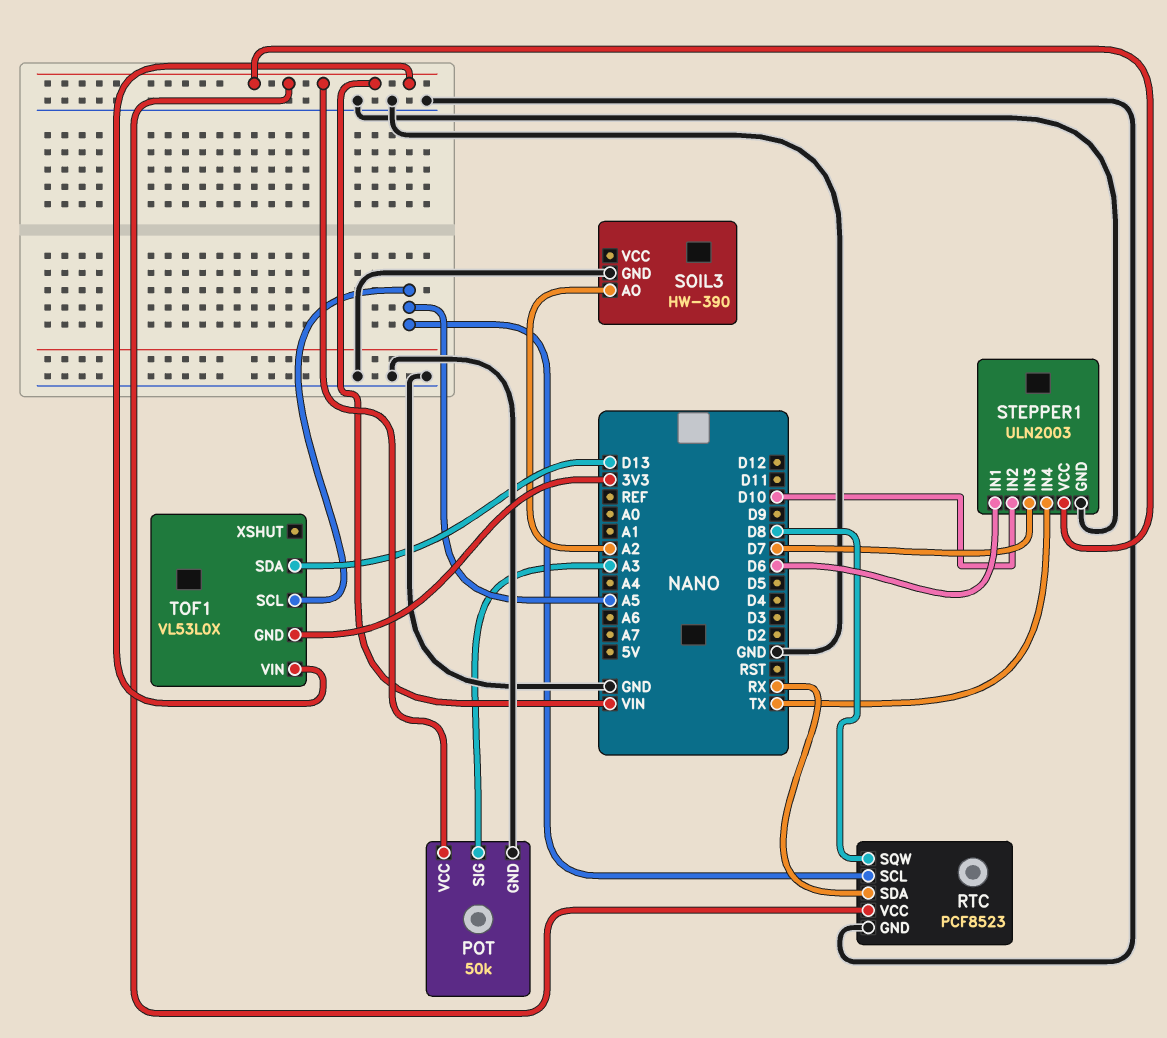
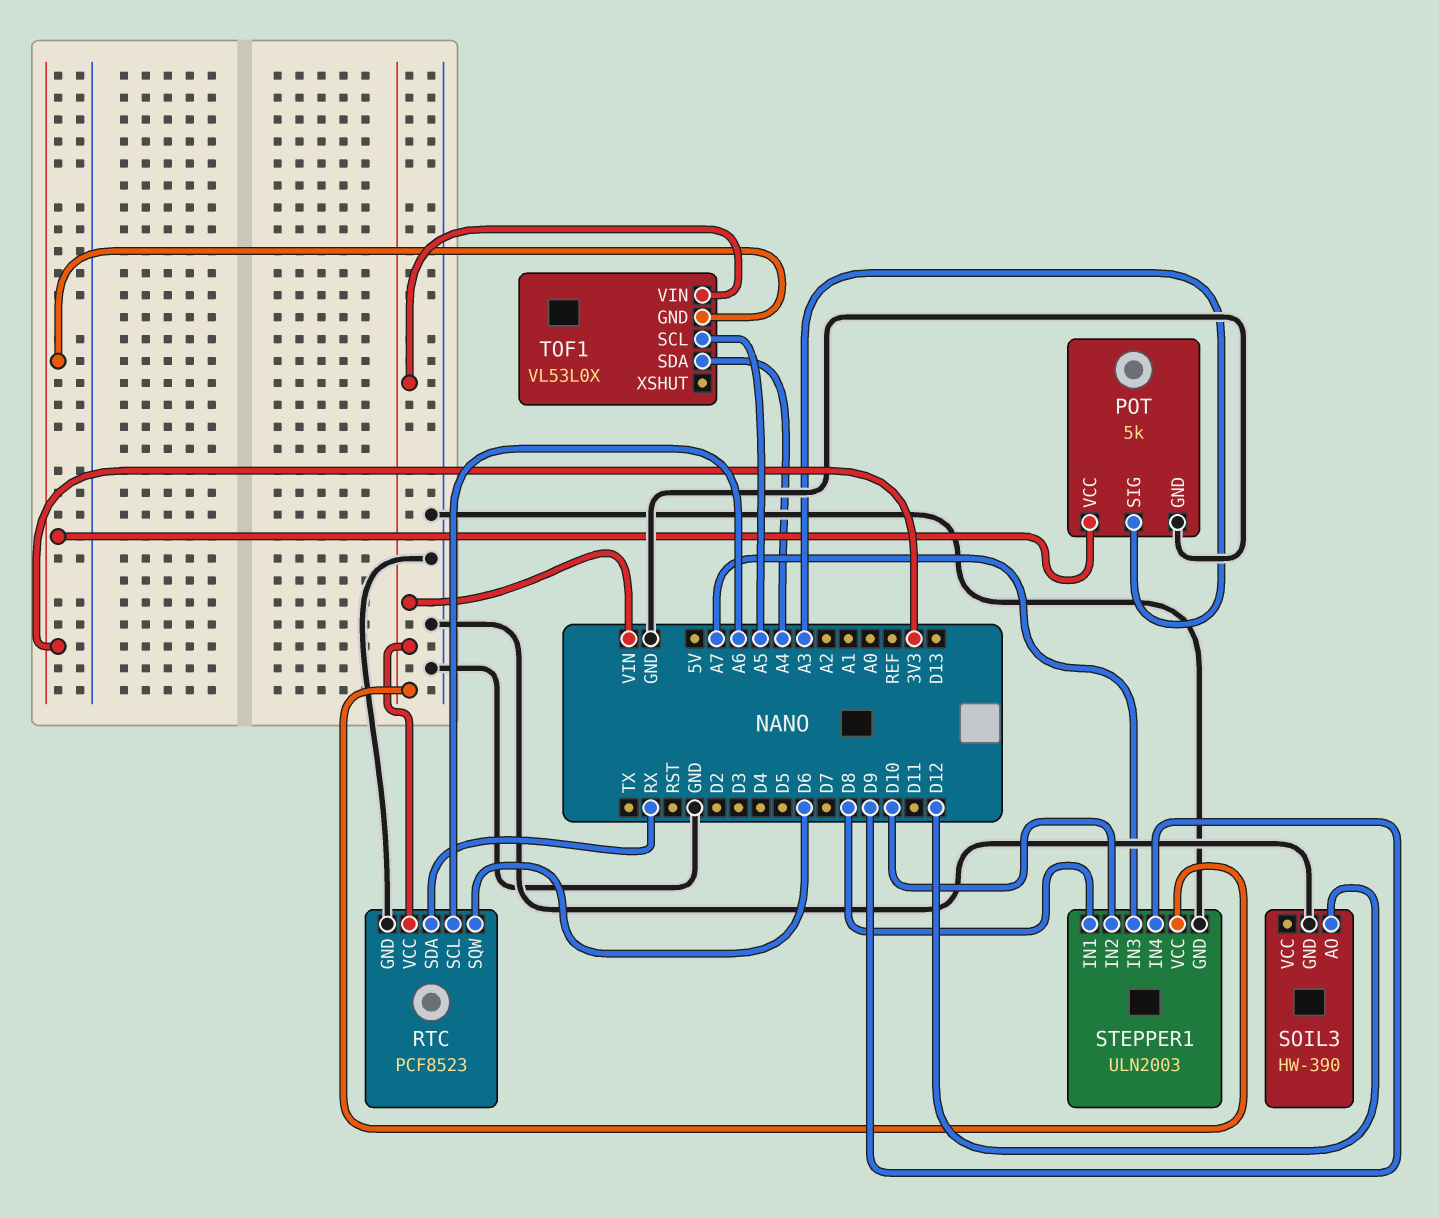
POT: 50k -> 5k
POT pin VCC: VIN -> 3V3
RTC pin SCL: A5 -> A6
RTC pin SQW: D8 -> D6
SOIL3 pin AO: A2 -> D12
STEPPER1 pin IN1: D6 -> D8
STEPPER1 pin IN3: D7 -> A7
STEPPER1 pin IN4: TX -> D9
TOF1 pin SDA: D13 -> A4

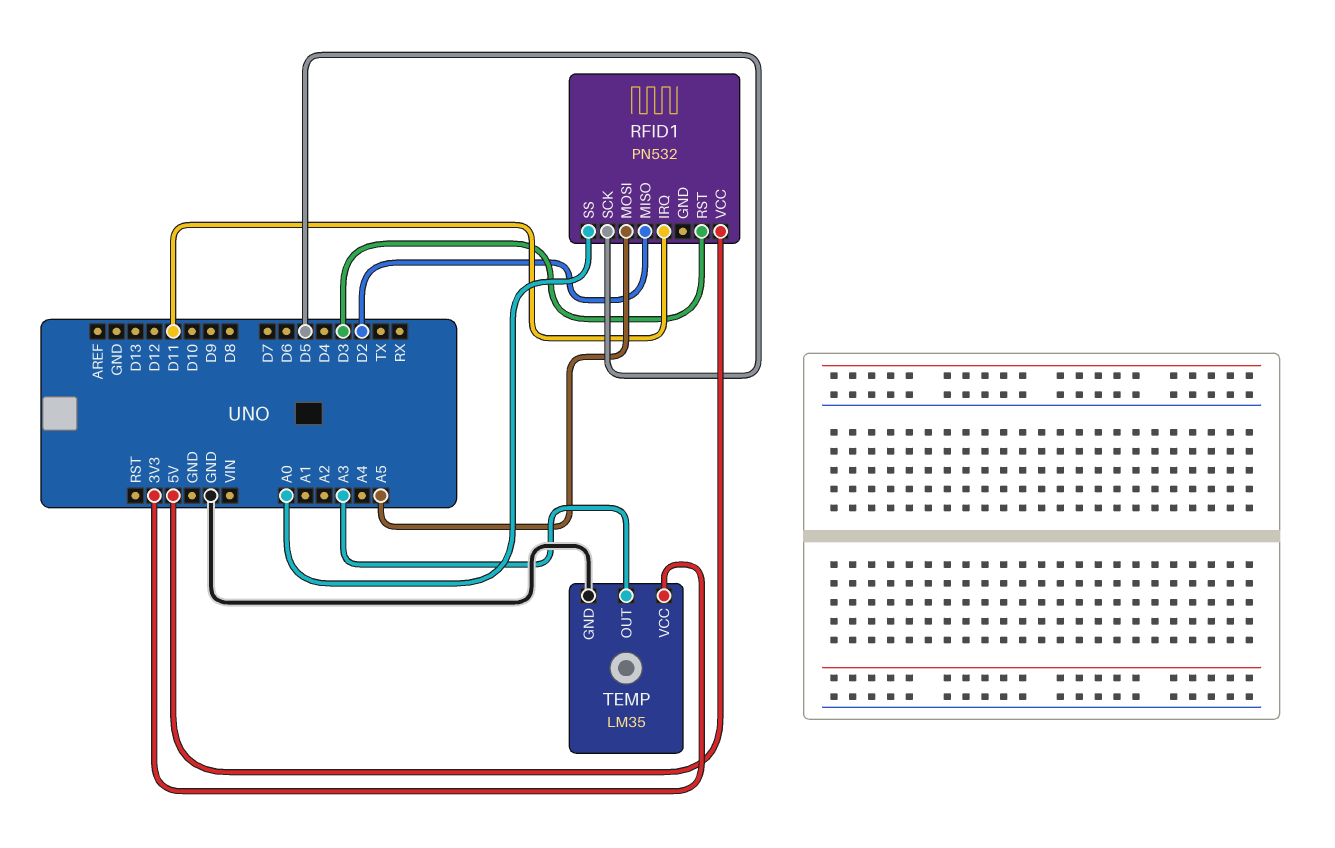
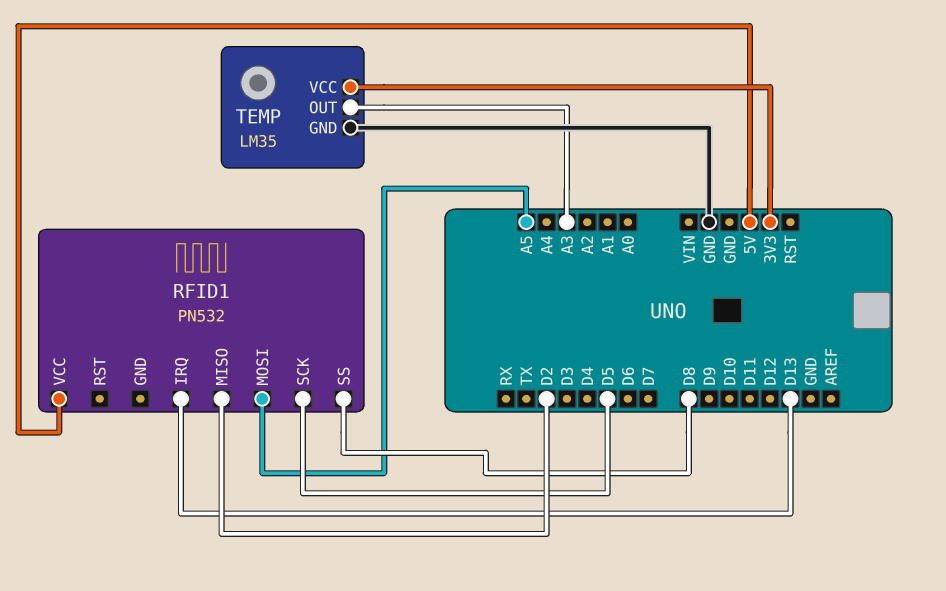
RFID1 pin IRQ: D11 -> D13
RFID1 pin RST: D3 -> none
RFID1 pin SS: A0 -> D8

────────────────

*WHAT IS BEING ASKED:*
Transcribe every entry word for word, but skip the pictures.

*EXERCISE SOLUTION:*
POT: 50k -> 5k
POT pin VCC: VIN -> 3V3
RTC pin SCL: A5 -> A6
RTC pin SQW: D8 -> D6
SOIL3 pin AO: A2 -> D12
STEPPER1 pin IN1: D6 -> D8
STEPPER1 pin IN3: D7 -> A7
STEPPER1 pin IN4: TX -> D9
TOF1 pin SDA: D13 -> A4

RFID1 pin IRQ: D11 -> D13
RFID1 pin RST: D3 -> none
RFID1 pin SS: A0 -> D8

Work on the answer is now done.